Work item:
Would it be possible to write out each entry below exactly, without the pictures?
***** Available data *****
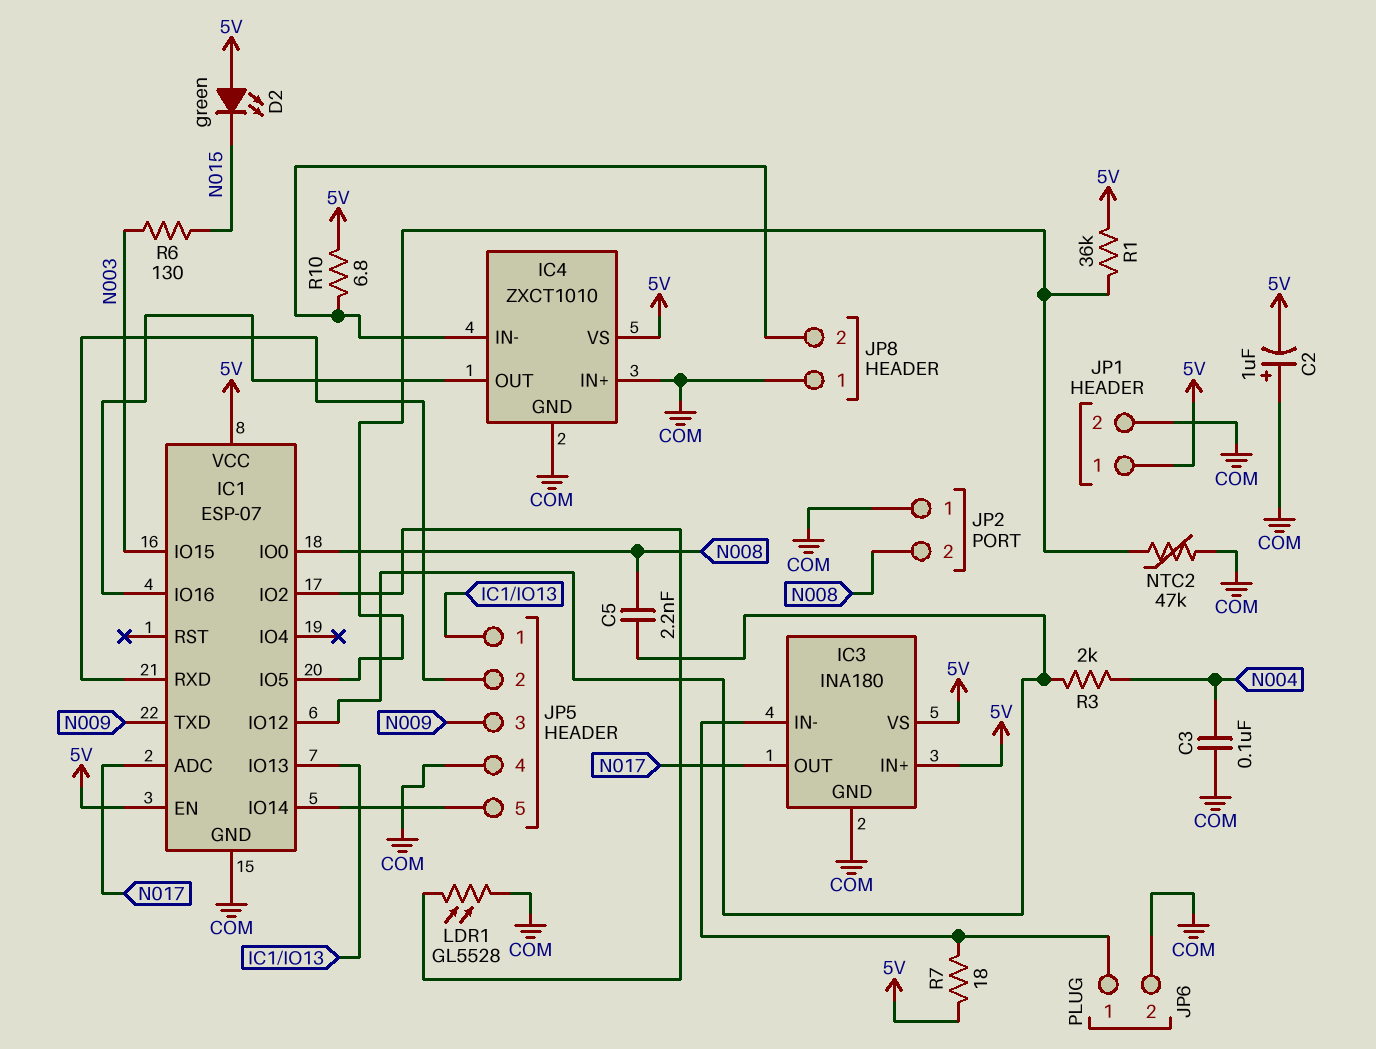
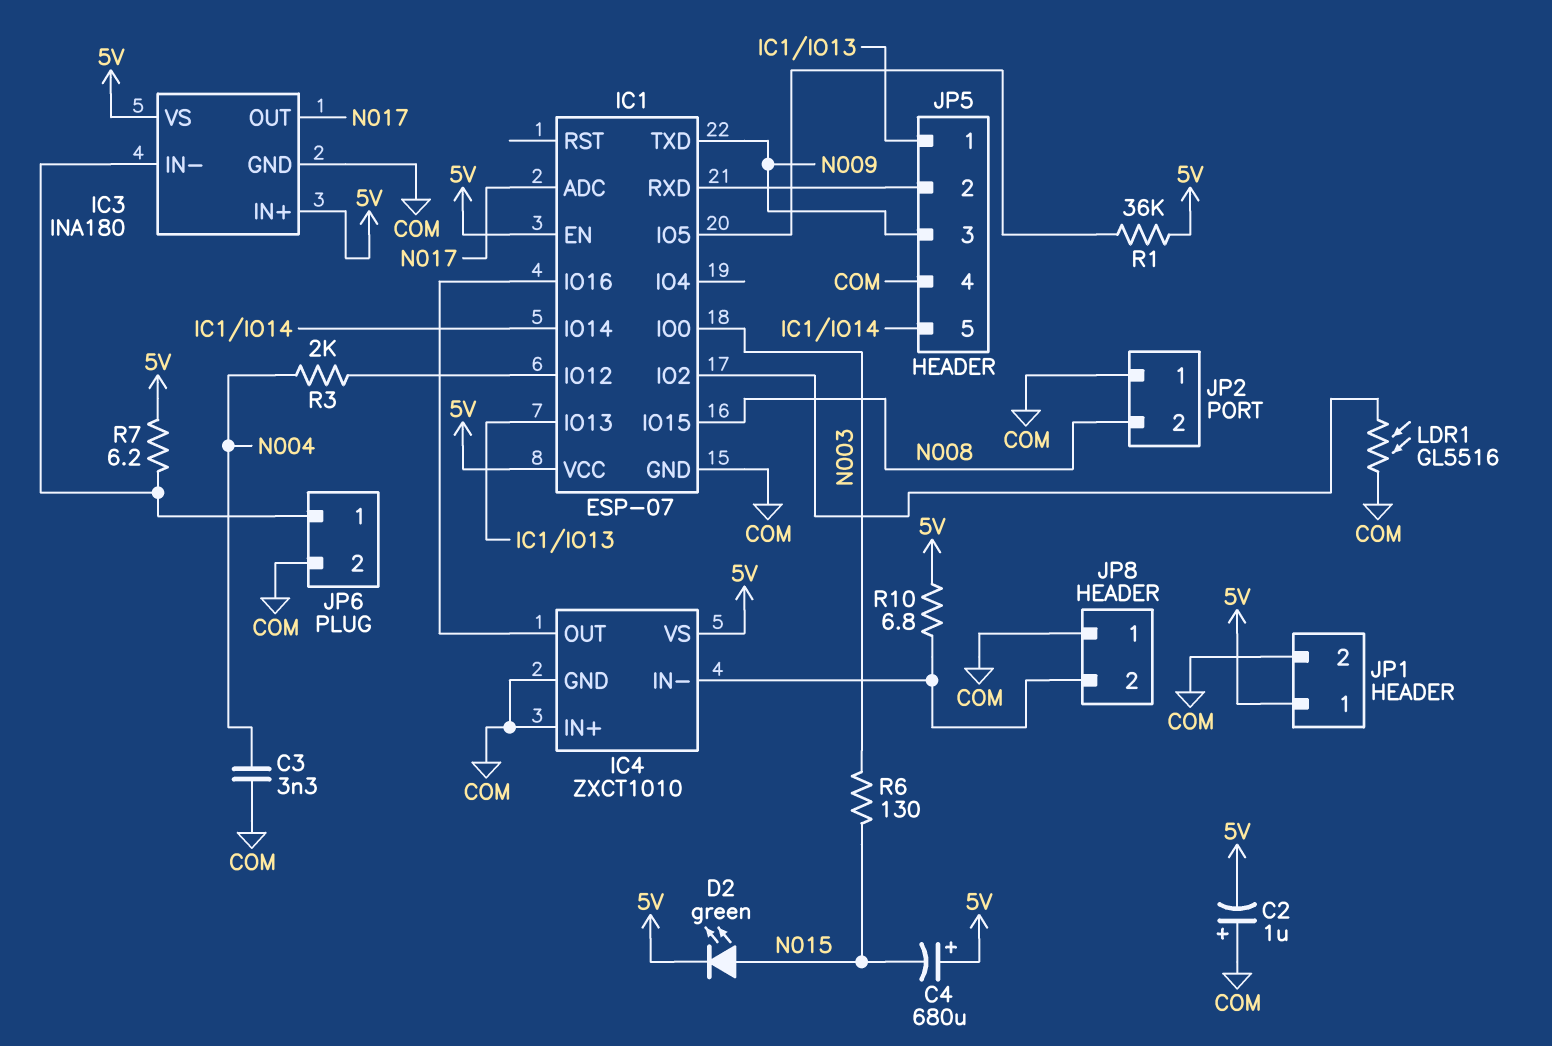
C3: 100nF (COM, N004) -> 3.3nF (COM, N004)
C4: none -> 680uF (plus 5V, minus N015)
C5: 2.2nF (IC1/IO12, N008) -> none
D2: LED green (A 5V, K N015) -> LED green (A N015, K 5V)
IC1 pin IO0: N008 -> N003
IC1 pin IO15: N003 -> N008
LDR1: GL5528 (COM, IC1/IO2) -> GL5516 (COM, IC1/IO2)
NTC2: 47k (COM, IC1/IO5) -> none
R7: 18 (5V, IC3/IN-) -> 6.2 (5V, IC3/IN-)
*****
Final answer:
C3: 100nF (COM, N004) -> 3.3nF (COM, N004)
C4: none -> 680uF (plus 5V, minus N015)
C5: 2.2nF (IC1/IO12, N008) -> none
D2: LED green (A 5V, K N015) -> LED green (A N015, K 5V)
IC1 pin IO0: N008 -> N003
IC1 pin IO15: N003 -> N008
LDR1: GL5528 (COM, IC1/IO2) -> GL5516 (COM, IC1/IO2)
NTC2: 47k (COM, IC1/IO5) -> none
R7: 18 (5V, IC3/IN-) -> 6.2 (5V, IC3/IN-)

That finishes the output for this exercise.